*DESCRIPTION OF THE TASK:*
Could you reproduce the lines below from the one with "SERVO pin PWM: D5 -> D2" through the one with "STEPPER1 pin IN3: D2 -> D9"? Keep both ends and add nothing.

[Opening PROVIDED MATERIAL section]

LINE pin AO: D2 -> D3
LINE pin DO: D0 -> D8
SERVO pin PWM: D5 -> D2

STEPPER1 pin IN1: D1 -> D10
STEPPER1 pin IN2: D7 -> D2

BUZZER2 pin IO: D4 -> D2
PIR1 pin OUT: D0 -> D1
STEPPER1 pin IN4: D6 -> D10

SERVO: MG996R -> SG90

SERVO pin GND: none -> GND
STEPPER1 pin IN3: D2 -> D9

[Closing PROVIDED MATERIAL section]
[Opening PROVIDED MATERIAL section]

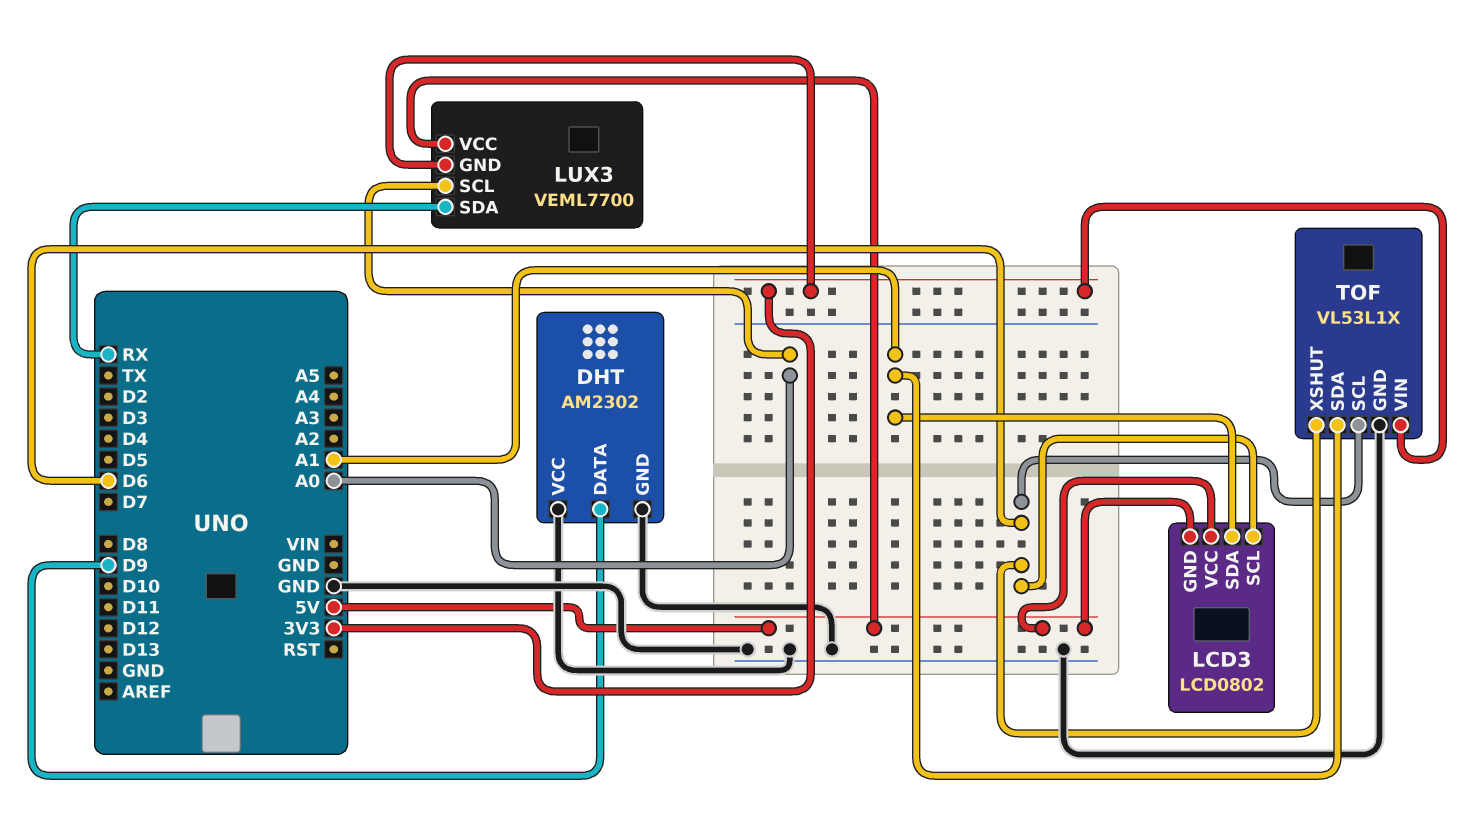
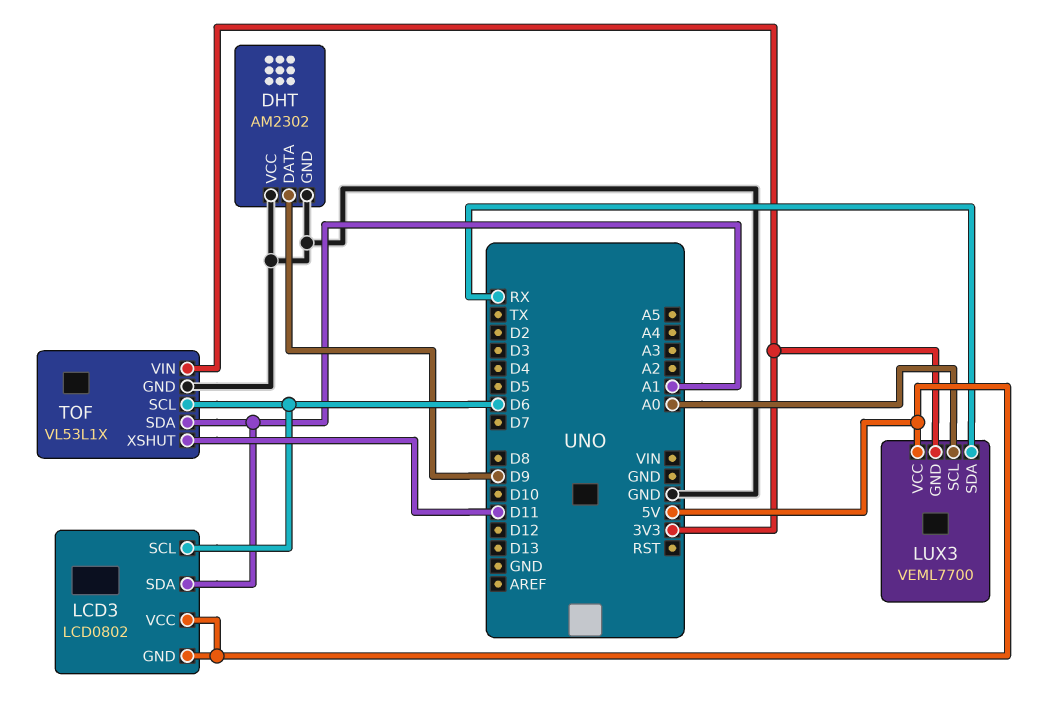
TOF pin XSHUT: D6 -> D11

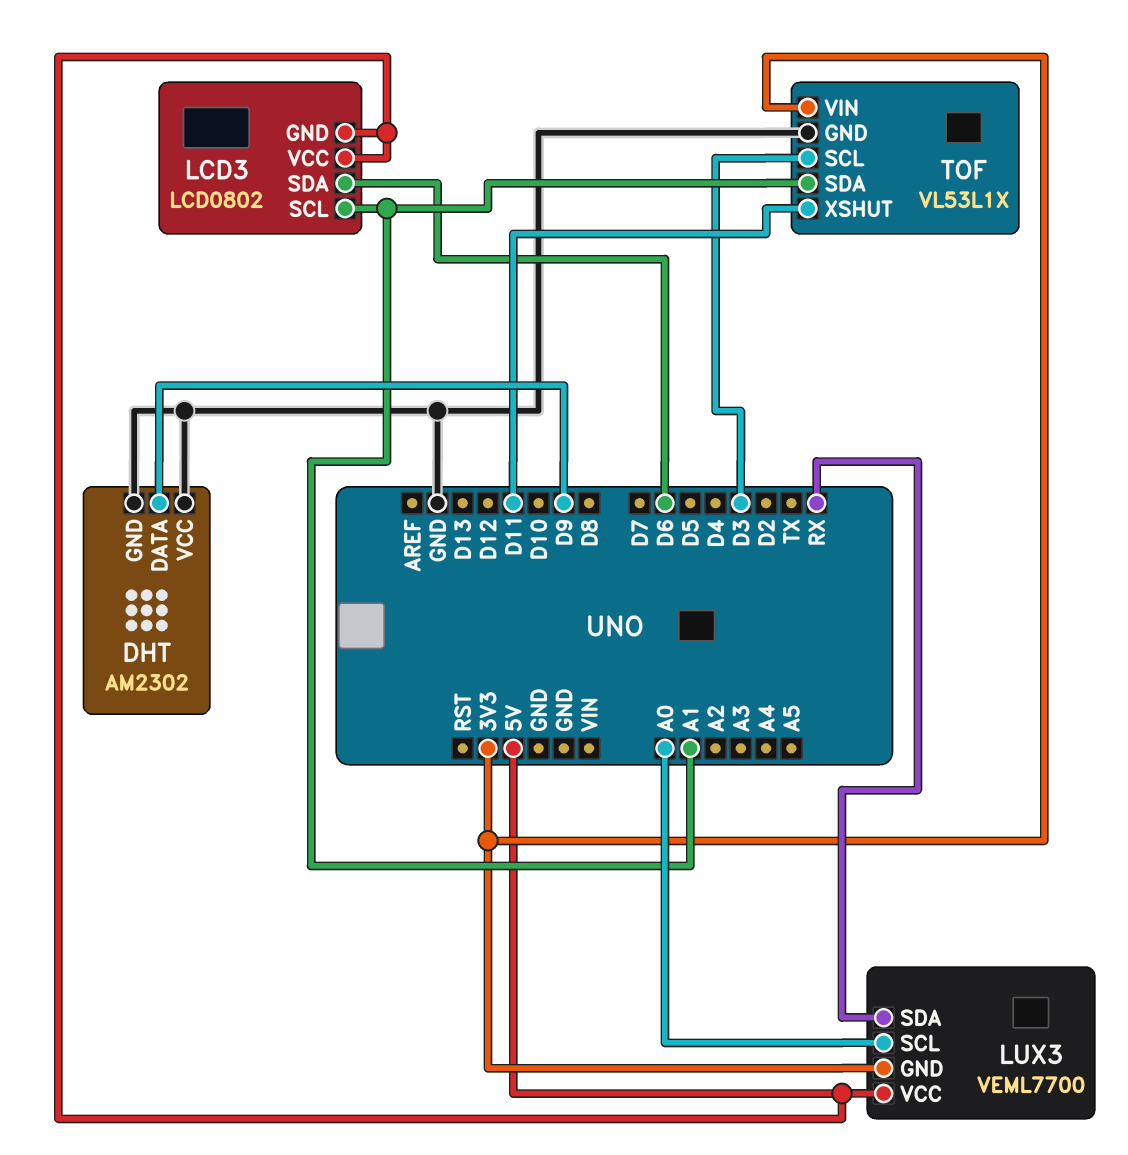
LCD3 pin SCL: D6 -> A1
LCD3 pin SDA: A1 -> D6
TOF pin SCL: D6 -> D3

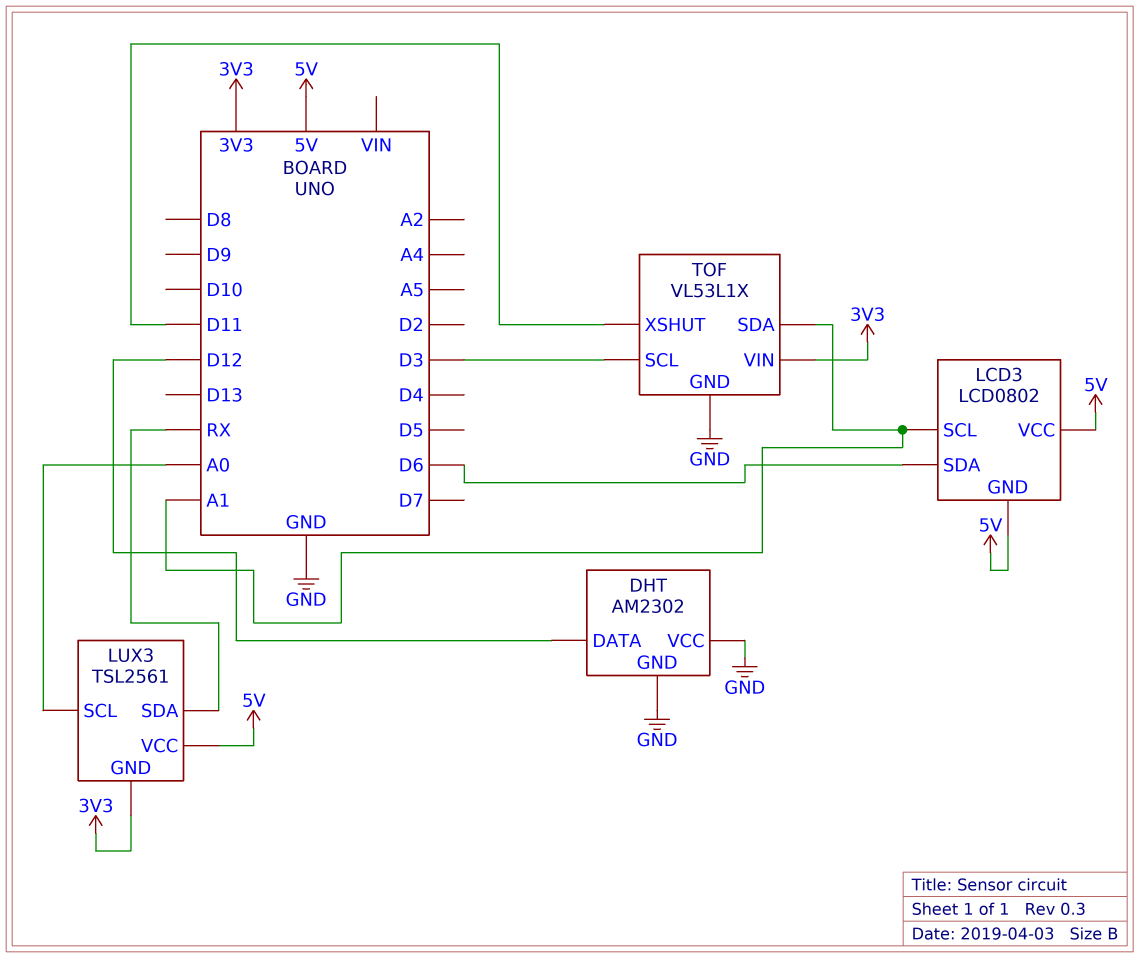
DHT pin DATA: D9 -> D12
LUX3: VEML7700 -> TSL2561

[Closing PROVIDED MATERIAL section]
[Opening PROVIDED MATERIAL section]

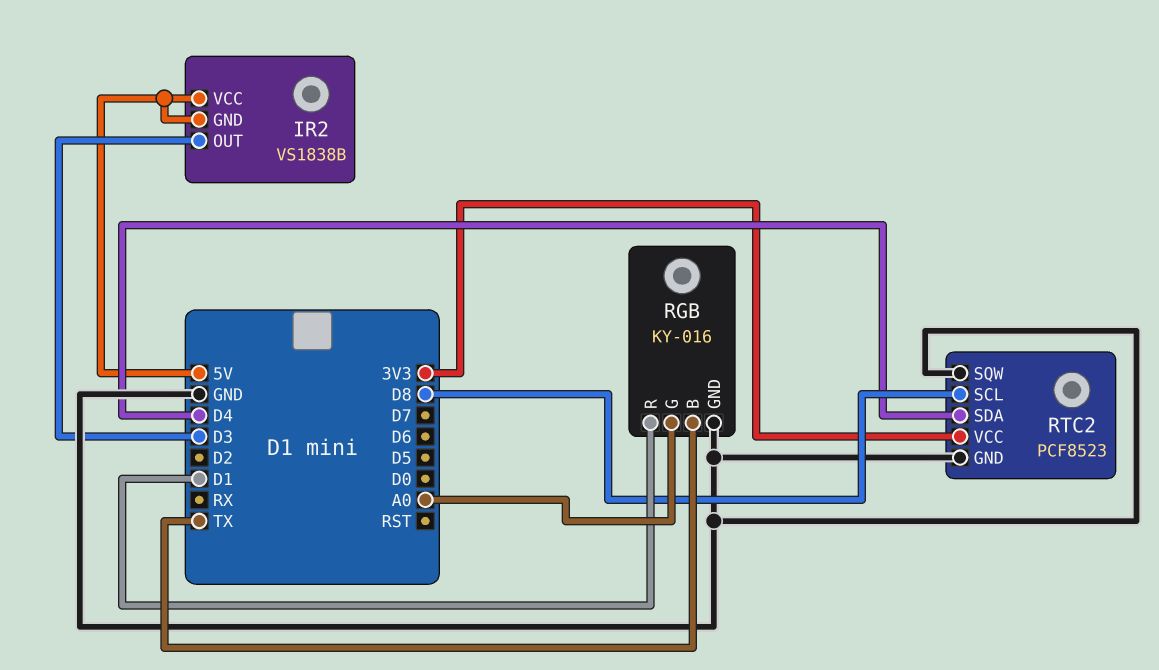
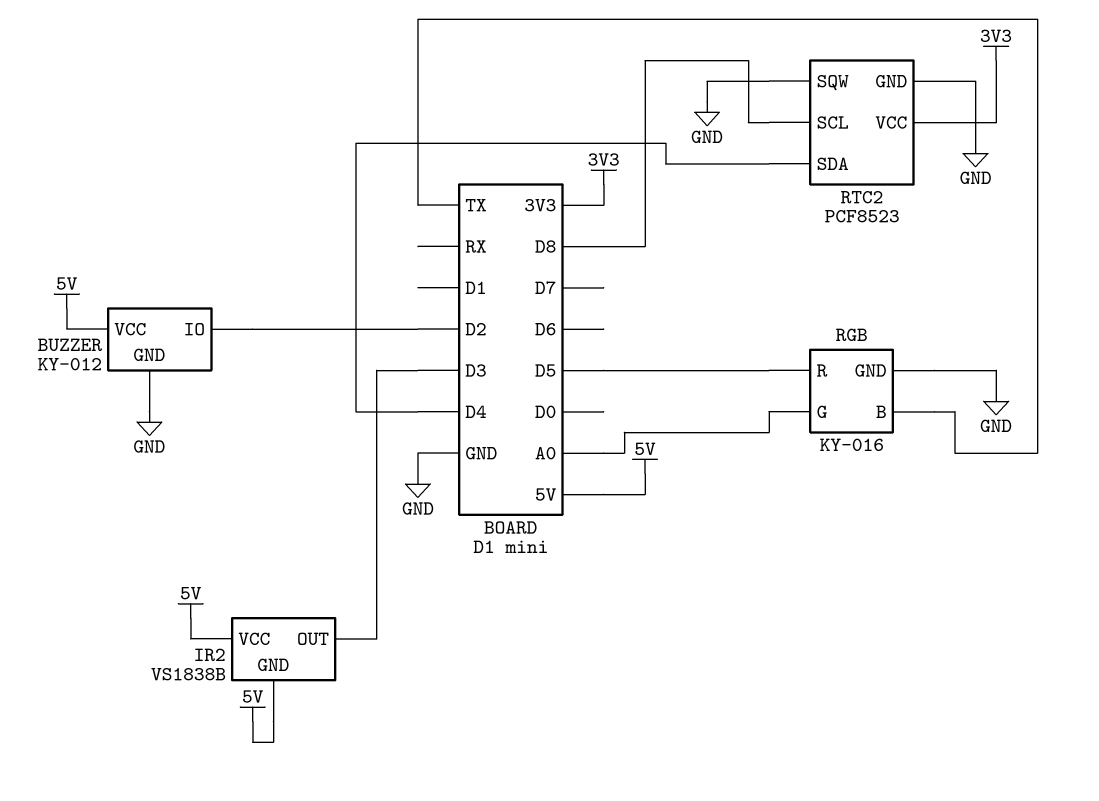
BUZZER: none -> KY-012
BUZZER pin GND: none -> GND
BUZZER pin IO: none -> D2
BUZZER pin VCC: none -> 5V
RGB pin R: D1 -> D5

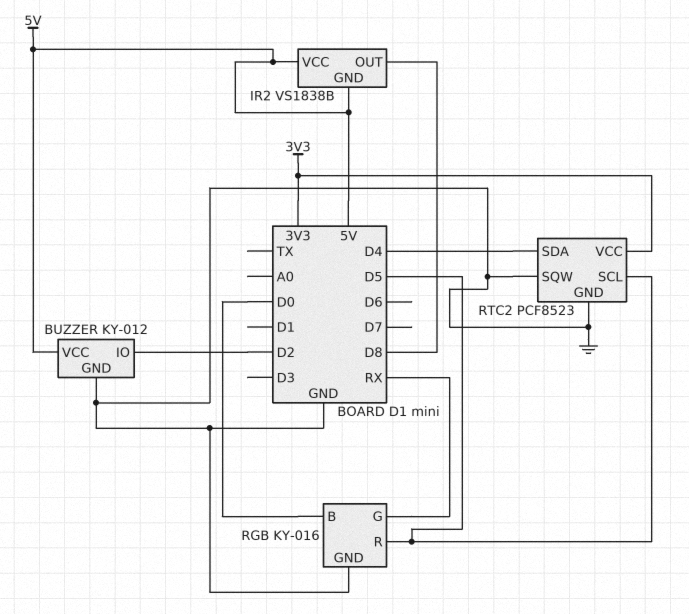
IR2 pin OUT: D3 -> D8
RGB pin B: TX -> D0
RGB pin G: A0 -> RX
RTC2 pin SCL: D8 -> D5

[Closing PROVIDED MATERIAL section]

*ANSWER TO THIS EXERCISE:*
SERVO pin PWM: D5 -> D2

STEPPER1 pin IN1: D1 -> D10
STEPPER1 pin IN2: D7 -> D2

BUZZER2 pin IO: D4 -> D2
PIR1 pin OUT: D0 -> D1
STEPPER1 pin IN4: D6 -> D10

SERVO: MG996R -> SG90

SERVO pin GND: none -> GND
STEPPER1 pin IN3: D2 -> D9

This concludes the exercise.